[Scene difference descriptions]
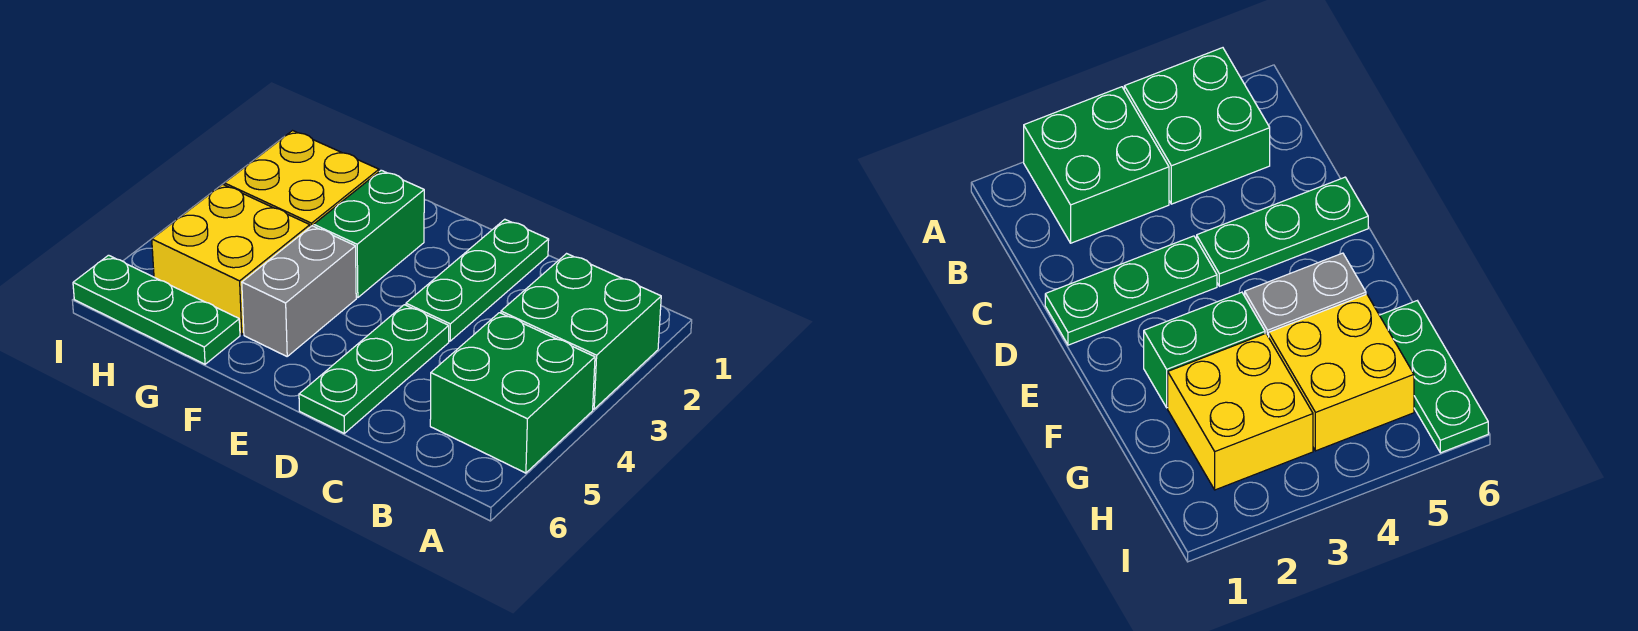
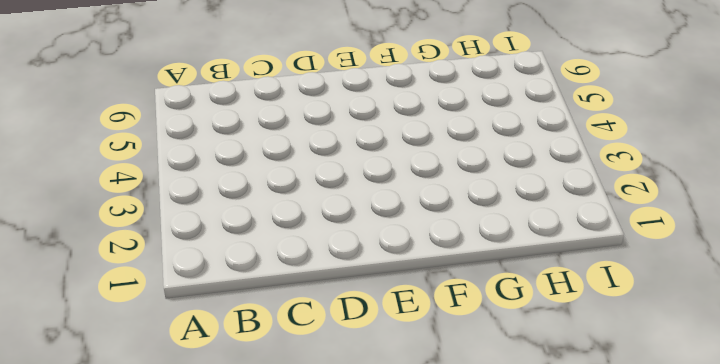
none -> green brick A2:B3 level 1
none -> green brick A4:B5 level 1

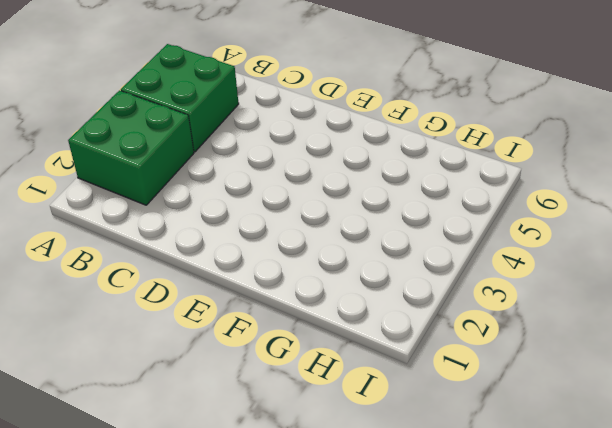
none -> green plate D1:D3 level 1
none -> green plate D4:D6 level 1

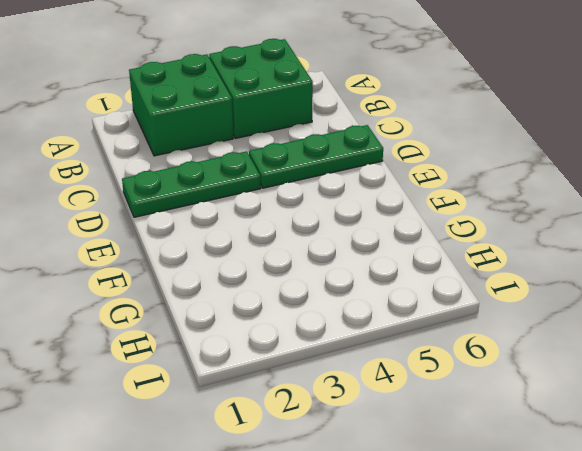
none -> green brick F2:F3 level 1
none -> grey brick F4:F5 level 1

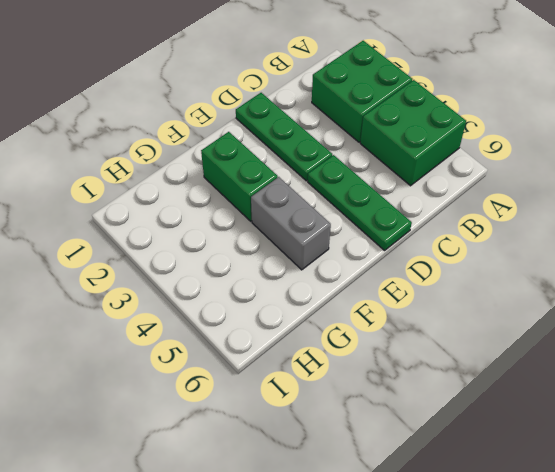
none -> yellow brick G2:H3 level 1
none -> yellow brick G4:H5 level 1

- What the task requires -
Filter the lines above, keeping each one that contains the string "green".

- Solution -
none -> green brick A2:B3 level 1
none -> green brick A4:B5 level 1
none -> green plate D1:D3 level 1
none -> green plate D4:D6 level 1
none -> green brick F2:F3 level 1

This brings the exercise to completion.